- [What to do] Within the listing below, please copy exactly the lines between the line holding "D3: schottky MBR340" and the line holding "U4: OR 74HC32", inclusive.

►

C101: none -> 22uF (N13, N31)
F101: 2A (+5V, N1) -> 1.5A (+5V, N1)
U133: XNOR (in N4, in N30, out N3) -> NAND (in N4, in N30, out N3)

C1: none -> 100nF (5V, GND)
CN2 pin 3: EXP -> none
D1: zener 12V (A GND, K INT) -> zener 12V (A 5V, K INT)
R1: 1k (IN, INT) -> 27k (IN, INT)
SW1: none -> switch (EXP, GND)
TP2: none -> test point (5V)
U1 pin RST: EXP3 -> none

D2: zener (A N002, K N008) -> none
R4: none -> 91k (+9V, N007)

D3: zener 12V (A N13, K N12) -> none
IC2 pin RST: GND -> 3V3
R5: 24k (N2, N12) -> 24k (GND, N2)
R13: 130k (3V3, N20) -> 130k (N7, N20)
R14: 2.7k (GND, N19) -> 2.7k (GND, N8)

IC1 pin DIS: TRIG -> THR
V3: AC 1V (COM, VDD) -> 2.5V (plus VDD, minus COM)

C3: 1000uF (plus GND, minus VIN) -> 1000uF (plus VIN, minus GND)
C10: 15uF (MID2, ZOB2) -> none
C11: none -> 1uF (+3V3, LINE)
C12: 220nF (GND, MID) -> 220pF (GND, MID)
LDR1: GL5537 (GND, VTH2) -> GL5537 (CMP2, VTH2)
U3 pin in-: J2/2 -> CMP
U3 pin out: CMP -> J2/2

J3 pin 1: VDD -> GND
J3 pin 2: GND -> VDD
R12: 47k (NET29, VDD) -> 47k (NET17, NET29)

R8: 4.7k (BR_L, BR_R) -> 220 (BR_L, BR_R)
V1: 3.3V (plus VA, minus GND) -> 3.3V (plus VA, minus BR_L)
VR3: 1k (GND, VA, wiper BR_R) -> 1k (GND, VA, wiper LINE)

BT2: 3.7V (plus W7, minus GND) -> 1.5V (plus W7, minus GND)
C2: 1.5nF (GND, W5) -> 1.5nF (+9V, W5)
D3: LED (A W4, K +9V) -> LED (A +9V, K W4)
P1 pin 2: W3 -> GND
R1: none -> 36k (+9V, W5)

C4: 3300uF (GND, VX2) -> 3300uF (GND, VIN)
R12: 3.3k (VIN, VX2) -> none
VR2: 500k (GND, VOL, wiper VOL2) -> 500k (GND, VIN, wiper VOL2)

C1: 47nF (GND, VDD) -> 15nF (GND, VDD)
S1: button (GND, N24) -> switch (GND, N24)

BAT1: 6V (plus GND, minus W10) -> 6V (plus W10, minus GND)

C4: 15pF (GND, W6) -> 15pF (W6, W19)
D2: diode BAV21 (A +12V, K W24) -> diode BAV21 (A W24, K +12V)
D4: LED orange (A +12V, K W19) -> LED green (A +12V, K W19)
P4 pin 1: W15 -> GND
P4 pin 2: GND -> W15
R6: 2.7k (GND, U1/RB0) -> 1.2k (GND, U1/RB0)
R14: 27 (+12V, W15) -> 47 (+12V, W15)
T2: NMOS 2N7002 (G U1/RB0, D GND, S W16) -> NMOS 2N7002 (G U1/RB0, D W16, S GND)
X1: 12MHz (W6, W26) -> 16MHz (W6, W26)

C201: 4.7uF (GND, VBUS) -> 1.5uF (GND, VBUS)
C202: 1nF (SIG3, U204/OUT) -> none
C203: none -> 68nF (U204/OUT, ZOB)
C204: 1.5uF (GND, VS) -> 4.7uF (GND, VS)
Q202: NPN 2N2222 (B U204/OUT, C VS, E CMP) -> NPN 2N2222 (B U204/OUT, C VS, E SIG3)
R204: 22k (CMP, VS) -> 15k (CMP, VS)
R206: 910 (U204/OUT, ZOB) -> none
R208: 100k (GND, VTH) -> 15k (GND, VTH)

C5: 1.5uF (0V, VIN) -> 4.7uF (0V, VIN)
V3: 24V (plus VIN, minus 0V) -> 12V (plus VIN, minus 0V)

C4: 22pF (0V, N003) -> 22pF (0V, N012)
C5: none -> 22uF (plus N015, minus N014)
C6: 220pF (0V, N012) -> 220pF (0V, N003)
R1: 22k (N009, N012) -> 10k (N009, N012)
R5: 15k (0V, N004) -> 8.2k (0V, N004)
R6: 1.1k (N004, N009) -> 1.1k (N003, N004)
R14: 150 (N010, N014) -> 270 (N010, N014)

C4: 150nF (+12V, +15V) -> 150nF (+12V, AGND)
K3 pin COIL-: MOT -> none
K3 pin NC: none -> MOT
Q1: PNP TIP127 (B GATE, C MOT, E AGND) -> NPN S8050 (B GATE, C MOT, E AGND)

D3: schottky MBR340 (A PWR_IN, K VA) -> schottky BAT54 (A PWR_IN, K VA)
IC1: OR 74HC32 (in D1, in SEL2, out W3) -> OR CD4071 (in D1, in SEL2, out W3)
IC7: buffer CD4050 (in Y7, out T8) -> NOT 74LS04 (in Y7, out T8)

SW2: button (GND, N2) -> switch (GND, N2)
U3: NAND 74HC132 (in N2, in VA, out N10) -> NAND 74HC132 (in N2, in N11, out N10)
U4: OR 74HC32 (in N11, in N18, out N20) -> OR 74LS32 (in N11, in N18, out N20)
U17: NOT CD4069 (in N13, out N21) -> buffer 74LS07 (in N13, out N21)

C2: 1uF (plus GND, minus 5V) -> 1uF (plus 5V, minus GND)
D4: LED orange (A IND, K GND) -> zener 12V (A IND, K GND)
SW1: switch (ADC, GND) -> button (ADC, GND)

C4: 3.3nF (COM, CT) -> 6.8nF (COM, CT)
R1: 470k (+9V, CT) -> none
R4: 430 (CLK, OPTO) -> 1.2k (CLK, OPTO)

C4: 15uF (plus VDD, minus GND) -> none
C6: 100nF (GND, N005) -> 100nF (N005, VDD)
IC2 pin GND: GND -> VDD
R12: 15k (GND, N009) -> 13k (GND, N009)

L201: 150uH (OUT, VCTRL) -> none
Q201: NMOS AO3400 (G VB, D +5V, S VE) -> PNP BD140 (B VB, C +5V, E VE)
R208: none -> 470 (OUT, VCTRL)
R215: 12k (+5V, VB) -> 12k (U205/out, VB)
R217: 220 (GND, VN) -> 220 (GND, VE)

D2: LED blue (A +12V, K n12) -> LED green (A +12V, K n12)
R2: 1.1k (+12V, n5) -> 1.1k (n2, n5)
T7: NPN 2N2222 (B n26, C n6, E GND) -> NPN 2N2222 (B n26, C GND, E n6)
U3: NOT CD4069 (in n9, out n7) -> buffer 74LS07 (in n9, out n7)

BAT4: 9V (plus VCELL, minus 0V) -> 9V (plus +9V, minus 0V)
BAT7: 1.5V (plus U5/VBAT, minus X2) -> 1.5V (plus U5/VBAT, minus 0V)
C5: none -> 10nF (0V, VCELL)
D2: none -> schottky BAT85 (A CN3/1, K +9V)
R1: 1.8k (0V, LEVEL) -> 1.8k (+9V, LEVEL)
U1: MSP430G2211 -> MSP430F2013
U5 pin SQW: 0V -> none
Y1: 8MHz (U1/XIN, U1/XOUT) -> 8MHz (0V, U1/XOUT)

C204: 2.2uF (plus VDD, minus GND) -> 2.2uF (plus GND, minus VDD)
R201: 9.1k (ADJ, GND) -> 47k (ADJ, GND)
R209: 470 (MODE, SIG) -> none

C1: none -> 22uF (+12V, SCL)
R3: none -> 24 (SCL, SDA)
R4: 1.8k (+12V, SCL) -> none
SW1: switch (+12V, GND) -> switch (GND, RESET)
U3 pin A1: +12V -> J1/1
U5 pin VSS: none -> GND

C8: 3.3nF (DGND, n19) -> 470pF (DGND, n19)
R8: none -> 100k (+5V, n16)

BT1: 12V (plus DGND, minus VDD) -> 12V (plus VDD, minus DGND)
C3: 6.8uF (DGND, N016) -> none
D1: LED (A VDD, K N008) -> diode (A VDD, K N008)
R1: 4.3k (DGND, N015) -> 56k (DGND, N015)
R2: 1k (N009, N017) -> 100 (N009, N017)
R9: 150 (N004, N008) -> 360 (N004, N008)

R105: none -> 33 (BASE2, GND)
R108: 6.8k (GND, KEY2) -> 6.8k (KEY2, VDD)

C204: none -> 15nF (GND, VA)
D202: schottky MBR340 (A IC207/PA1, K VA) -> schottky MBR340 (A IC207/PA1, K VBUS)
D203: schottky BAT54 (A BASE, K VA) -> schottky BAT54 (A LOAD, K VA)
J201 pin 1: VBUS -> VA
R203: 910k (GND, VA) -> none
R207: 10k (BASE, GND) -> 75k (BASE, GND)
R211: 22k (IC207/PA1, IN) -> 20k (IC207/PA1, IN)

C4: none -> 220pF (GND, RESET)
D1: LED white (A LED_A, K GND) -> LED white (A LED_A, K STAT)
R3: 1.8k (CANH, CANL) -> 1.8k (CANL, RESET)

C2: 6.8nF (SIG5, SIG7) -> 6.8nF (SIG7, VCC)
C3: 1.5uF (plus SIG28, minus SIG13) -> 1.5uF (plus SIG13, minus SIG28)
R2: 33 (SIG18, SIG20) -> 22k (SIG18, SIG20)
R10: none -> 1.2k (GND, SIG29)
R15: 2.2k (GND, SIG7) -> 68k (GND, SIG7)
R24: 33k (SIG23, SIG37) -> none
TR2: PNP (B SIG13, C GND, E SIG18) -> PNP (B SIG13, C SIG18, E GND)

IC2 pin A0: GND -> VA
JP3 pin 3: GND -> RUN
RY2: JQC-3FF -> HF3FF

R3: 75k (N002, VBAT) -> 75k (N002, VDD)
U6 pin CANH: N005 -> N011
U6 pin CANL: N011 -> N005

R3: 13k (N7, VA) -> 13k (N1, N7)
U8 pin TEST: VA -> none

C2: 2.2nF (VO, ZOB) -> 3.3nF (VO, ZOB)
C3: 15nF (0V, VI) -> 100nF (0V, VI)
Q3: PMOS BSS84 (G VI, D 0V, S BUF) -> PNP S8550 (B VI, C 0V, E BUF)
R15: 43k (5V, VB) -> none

◄

- [Solution for this task]
D3: schottky MBR340 (A PWR_IN, K VA) -> schottky BAT54 (A PWR_IN, K VA)
IC1: OR 74HC32 (in D1, in SEL2, out W3) -> OR CD4071 (in D1, in SEL2, out W3)
IC7: buffer CD4050 (in Y7, out T8) -> NOT 74LS04 (in Y7, out T8)

SW2: button (GND, N2) -> switch (GND, N2)
U3: NAND 74HC132 (in N2, in VA, out N10) -> NAND 74HC132 (in N2, in N11, out N10)
U4: OR 74HC32 (in N11, in N18, out N20) -> OR 74LS32 (in N11, in N18, out N20)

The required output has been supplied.